The task
Across the entries below, determine how many lines include the word "slope". State only the resulting number.

Material for this task
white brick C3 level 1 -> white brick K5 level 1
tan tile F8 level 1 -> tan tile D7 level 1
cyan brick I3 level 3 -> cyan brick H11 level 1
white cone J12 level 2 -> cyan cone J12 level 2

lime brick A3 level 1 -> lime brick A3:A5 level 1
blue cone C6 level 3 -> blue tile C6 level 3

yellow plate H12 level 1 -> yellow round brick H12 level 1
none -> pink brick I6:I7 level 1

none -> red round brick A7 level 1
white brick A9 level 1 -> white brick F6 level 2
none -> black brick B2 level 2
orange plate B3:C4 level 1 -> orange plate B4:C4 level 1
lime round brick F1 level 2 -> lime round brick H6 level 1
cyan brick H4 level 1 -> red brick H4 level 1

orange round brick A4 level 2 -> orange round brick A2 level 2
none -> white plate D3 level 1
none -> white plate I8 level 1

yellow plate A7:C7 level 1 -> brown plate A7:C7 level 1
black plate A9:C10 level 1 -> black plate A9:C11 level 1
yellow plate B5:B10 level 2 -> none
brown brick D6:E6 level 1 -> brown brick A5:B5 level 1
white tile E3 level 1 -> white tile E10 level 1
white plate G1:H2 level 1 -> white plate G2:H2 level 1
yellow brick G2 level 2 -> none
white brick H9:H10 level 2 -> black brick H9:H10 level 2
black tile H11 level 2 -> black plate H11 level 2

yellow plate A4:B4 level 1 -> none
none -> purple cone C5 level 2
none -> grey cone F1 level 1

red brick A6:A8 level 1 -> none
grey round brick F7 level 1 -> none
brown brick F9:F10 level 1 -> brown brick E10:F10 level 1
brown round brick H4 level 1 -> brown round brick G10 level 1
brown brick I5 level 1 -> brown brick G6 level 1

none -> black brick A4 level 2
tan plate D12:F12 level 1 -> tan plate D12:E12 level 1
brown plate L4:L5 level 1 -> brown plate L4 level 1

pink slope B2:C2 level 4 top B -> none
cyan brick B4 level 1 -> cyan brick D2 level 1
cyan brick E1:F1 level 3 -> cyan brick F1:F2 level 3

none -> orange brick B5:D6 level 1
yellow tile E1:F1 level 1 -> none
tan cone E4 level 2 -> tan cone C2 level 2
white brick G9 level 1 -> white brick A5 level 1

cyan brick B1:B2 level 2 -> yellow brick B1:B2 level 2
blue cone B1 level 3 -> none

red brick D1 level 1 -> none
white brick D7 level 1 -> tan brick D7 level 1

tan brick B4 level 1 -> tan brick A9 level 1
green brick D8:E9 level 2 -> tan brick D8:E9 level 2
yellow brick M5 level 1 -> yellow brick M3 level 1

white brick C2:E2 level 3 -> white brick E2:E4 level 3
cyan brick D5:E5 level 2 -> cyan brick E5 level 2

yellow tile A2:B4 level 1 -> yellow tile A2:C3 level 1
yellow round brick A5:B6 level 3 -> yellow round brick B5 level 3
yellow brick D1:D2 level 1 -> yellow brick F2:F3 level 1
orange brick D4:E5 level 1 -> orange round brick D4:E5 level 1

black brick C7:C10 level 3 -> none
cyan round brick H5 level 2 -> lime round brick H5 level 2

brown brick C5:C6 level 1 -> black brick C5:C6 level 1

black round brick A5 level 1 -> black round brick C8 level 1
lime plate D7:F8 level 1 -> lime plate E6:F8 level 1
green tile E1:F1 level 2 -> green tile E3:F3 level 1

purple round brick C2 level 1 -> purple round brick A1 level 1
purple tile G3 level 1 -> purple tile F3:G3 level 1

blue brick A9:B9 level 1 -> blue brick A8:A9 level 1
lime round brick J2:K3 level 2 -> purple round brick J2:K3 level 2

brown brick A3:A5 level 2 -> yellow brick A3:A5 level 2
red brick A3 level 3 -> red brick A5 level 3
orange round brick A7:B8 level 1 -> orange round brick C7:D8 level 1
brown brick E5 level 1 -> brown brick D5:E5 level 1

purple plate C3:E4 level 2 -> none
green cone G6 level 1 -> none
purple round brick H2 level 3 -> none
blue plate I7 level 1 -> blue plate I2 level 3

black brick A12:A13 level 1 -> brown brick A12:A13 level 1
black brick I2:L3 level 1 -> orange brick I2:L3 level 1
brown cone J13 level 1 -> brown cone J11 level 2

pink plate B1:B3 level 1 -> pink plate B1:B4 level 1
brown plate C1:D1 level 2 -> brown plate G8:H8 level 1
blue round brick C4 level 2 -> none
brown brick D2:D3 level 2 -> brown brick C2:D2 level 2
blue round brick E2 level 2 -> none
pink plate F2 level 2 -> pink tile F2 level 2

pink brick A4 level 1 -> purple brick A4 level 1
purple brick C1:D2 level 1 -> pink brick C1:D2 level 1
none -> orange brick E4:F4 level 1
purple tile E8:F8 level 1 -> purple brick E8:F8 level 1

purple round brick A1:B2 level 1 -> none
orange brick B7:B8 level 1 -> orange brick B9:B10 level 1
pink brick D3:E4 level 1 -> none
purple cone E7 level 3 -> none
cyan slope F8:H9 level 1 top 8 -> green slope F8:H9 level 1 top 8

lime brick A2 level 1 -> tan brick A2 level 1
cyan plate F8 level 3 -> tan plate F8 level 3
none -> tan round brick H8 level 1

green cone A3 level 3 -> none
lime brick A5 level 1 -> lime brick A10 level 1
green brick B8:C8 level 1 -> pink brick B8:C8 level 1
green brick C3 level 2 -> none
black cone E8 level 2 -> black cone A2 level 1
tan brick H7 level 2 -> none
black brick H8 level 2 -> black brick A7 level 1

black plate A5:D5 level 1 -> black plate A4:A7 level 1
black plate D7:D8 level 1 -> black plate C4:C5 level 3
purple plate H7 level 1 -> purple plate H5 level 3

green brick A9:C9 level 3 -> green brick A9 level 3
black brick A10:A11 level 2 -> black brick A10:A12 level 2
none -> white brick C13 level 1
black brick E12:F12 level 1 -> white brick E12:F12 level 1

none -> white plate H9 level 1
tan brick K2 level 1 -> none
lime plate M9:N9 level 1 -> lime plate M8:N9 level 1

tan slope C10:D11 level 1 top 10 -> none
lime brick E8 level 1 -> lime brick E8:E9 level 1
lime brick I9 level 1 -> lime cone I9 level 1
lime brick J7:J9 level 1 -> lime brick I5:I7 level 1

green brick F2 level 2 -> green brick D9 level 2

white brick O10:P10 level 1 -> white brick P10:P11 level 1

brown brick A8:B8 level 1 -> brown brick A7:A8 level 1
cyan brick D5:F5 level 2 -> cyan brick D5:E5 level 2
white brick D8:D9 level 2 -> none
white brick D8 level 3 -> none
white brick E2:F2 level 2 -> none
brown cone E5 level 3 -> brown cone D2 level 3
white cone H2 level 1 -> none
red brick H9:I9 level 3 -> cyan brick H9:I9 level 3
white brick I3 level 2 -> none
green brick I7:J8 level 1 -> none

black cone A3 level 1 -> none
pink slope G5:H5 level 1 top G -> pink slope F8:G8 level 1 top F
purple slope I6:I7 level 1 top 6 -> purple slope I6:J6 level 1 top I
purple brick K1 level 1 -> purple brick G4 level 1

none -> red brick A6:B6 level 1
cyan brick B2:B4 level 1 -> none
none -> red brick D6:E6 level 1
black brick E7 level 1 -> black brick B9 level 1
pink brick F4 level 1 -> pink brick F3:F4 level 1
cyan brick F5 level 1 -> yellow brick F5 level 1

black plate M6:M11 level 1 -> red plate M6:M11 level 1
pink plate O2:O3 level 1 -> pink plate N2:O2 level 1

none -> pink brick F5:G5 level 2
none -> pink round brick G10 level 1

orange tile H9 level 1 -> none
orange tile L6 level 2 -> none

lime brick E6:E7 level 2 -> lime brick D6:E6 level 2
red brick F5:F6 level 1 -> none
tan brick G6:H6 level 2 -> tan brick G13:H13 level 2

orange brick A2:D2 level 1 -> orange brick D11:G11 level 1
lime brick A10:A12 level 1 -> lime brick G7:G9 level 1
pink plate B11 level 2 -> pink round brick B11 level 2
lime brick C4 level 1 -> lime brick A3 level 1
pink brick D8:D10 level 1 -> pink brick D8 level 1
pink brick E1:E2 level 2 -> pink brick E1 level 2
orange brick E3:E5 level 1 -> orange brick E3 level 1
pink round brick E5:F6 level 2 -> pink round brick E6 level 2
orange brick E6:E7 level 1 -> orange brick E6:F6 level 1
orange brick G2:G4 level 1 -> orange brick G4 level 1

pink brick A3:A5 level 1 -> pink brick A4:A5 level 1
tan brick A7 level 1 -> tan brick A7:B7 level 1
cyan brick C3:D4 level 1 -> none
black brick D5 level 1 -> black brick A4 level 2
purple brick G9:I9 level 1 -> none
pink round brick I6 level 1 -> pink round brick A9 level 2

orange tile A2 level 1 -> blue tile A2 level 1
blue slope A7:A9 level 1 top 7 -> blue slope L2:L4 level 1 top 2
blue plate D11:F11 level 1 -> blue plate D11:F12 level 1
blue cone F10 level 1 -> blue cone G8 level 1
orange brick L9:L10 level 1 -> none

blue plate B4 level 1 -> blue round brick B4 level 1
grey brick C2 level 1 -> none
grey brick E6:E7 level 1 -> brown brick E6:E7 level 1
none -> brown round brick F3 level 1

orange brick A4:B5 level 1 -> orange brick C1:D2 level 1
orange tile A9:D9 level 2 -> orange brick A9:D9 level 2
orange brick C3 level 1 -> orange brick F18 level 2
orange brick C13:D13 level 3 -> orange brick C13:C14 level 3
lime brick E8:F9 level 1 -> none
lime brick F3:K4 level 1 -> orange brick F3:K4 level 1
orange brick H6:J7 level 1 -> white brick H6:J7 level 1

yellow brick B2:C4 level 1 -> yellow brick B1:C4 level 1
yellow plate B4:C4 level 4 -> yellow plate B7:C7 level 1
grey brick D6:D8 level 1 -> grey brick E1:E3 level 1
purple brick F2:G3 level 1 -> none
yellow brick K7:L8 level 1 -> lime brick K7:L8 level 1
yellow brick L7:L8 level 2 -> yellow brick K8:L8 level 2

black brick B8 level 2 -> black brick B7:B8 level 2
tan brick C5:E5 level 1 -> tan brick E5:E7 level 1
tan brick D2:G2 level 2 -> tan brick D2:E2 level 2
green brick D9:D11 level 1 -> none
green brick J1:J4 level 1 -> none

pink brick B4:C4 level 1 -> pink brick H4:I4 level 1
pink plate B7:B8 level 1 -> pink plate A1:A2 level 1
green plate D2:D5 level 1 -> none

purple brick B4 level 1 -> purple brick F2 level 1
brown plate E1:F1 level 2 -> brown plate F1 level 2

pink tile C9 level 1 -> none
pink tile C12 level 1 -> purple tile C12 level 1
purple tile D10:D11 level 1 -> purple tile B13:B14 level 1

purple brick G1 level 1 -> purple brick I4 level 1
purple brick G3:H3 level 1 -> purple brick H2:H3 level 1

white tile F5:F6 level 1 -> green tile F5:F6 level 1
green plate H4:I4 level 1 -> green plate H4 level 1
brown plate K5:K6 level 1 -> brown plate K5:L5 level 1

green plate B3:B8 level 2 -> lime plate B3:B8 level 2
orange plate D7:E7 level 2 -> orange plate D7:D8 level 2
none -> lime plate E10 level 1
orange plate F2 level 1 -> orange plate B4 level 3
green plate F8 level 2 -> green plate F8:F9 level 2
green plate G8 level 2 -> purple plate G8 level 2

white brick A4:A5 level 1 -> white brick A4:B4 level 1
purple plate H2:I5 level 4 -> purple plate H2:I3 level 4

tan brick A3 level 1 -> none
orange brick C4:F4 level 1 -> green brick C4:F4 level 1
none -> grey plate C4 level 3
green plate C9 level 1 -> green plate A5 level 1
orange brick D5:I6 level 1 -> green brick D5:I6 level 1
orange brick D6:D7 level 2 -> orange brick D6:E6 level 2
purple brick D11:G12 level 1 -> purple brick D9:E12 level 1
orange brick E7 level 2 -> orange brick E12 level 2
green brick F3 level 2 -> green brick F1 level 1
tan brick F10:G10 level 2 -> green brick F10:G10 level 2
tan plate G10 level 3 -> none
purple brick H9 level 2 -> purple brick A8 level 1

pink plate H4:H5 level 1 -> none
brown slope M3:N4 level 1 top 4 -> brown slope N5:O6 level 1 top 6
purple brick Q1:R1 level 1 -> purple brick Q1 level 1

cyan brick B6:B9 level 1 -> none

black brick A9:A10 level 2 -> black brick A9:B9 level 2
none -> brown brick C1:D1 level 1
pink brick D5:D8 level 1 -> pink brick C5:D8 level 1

Solved problem
7